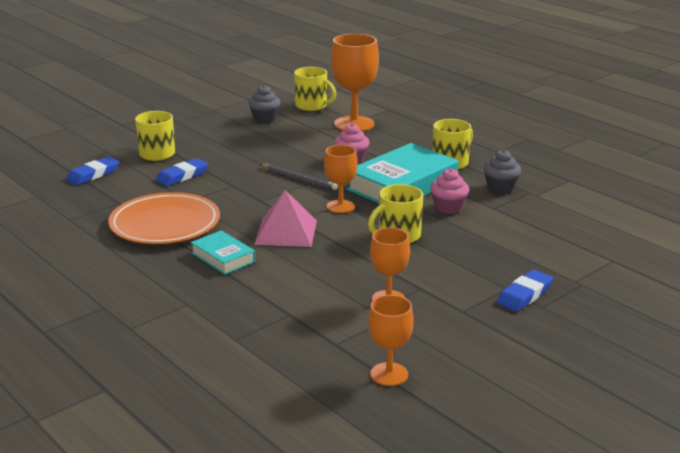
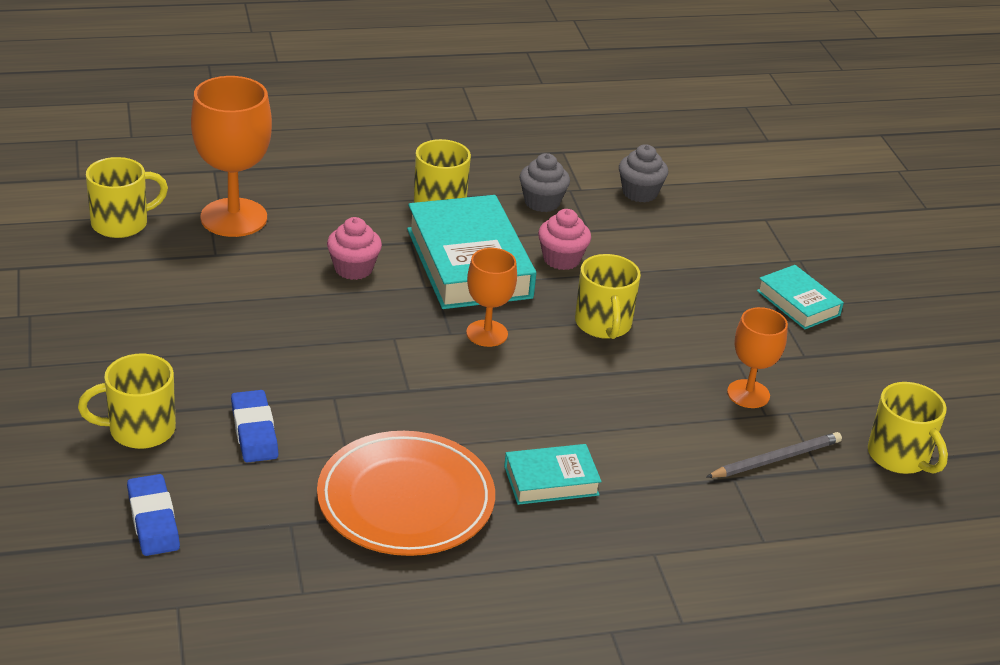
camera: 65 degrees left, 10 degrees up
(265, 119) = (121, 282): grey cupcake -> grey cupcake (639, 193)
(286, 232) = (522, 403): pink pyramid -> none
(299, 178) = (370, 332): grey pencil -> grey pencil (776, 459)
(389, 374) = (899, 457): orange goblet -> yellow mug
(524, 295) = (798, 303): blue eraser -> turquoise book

* _Work required_
In the listing above, the line with "(389, 374) = (899, 457): orange" and every line after it must be set down word for word, and no other line.

* _Result for this task_
(389, 374) = (899, 457): orange goblet -> yellow mug
(524, 295) = (798, 303): blue eraser -> turquoise book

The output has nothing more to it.